◆ **Exercise details**:
Could you return each line of the material that has "green" in it?

***

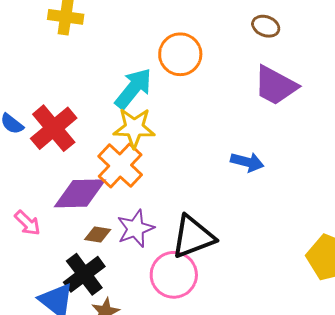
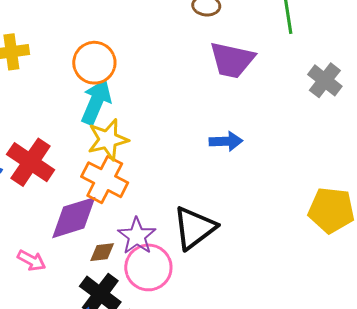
orange circle: (180, 54) -> (94, 63), moved
pink circle: (174, 275) -> (148, 267), moved

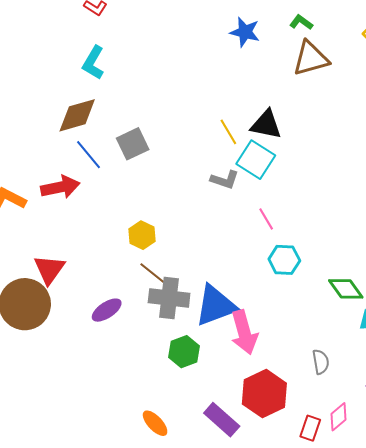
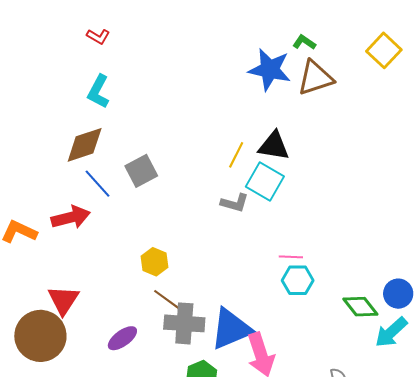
blue star: (245, 32) -> (270, 70), moved, size x1.4
yellow line: (228, 132) -> (236, 155), turned 60
pink line: (266, 219) -> (291, 257), moved, turned -55

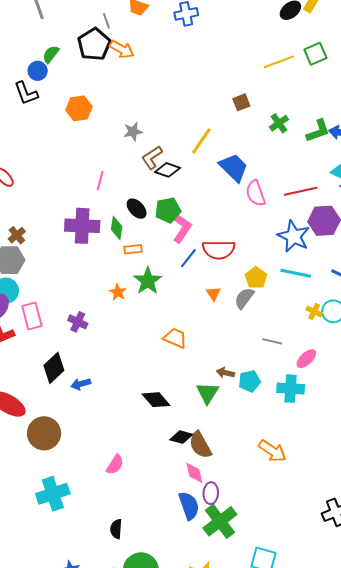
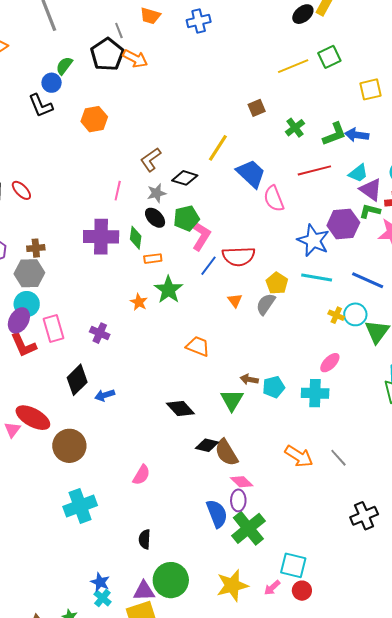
gray star: (133, 132) -> (157, 193), moved
brown L-shape: (152, 158) -> (151, 160), moved
red line: (301, 191) -> (314, 170), moved
brown cross: (17, 235) -> (36, 248), turned 36
gray line: (272, 341) -> (338, 458), moved, turned 36
pink diamond: (194, 473) -> (242, 482), moved, turned -30

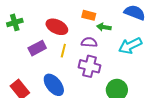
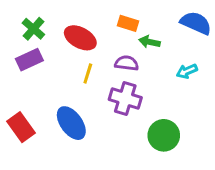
green cross: (15, 22) -> (33, 29), moved, turned -35
cyan arrow: (130, 46) -> (187, 71), size x0.6
purple rectangle: (37, 48) -> (29, 60), moved

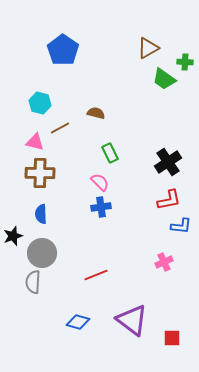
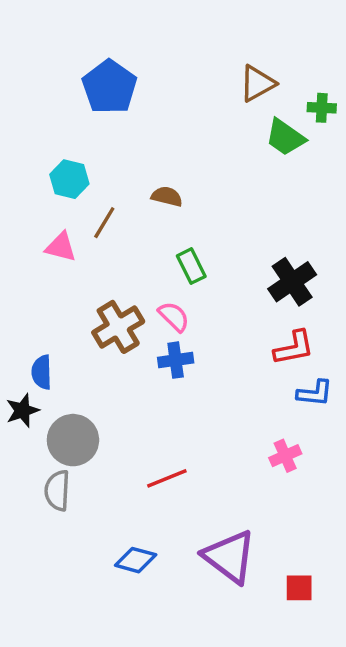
brown line: (60, 128) -> (104, 223), turned -30
brown cross: (40, 173) -> (118, 327), moved, turned -32
blue semicircle: (41, 214) -> (42, 372), moved

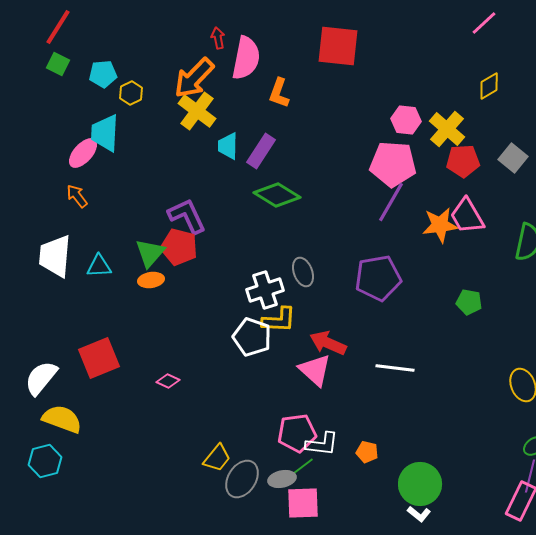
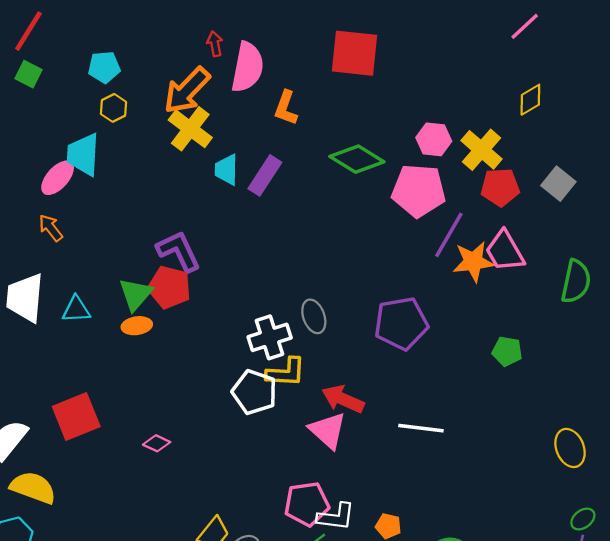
cyan pentagon: (103, 74) -> (104, 67), moved
green diamond: (277, 195) -> (357, 159), moved
purple line: (391, 202) -> (449, 235), moved

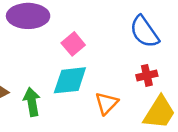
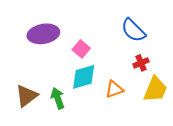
orange triangle: (107, 103) -> (114, 89), turned 36

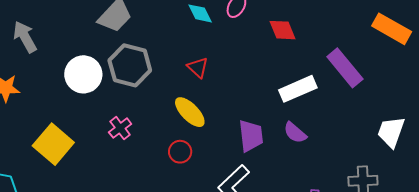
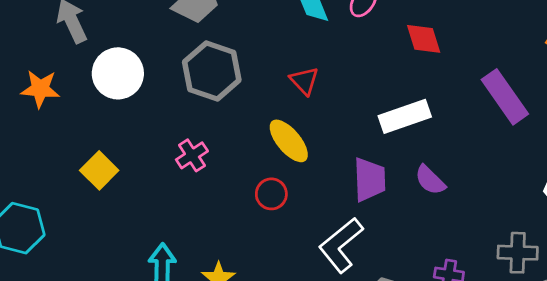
white circle: (83, 74) -> (118, 73), moved
white rectangle: (298, 89) -> (405, 116), moved
yellow square: (53, 144) -> (99, 170), size x0.7

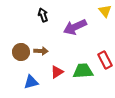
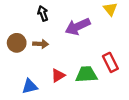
brown arrow: (41, 51) -> (41, 44), moved
brown circle: (21, 52) -> (17, 43), moved

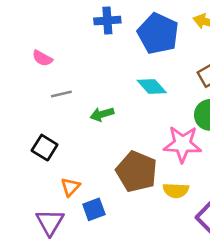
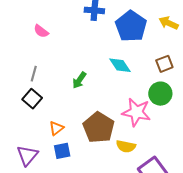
gray line: (61, 94) -> (34, 74), moved, turned -70
green arrow: (102, 114) -> (79, 80), turned -48
orange triangle: (70, 187) -> (56, 128), moved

***

◆ **Completed task**:
green cross: (15, 22) -> (33, 29), moved, turned -35
green diamond: (277, 195) -> (357, 159), moved
green arrow: (102, 114) -> (79, 80), turned -48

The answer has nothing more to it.